(Scene images with change listings)
=-=-=

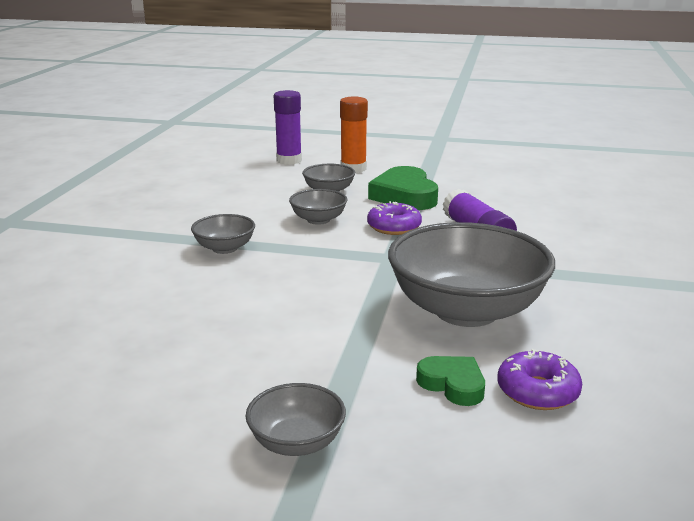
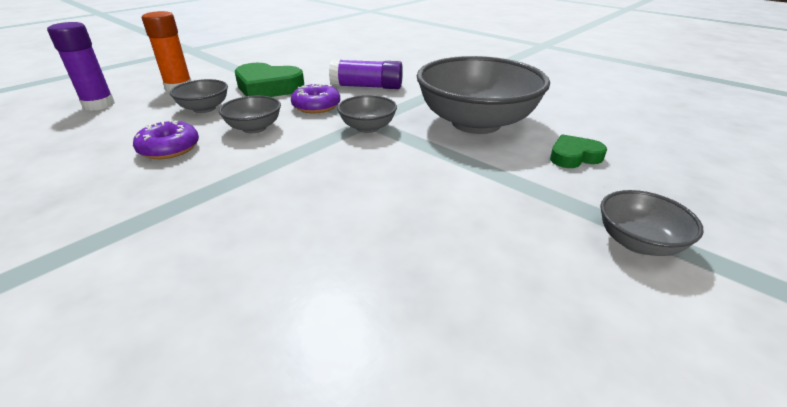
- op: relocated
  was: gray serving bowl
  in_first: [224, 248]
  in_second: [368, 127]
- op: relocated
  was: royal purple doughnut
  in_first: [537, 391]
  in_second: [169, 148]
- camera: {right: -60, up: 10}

=-=-=

■ **What is required**
All of the data gets printed again exactly; the pictures do not.

■ **Expected answer**
- op: relocated
  was: gray serving bowl
  in_first: [224, 248]
  in_second: [368, 127]
- op: relocated
  was: royal purple doughnut
  in_first: [537, 391]
  in_second: [169, 148]
- camera: {right: -60, up: 10}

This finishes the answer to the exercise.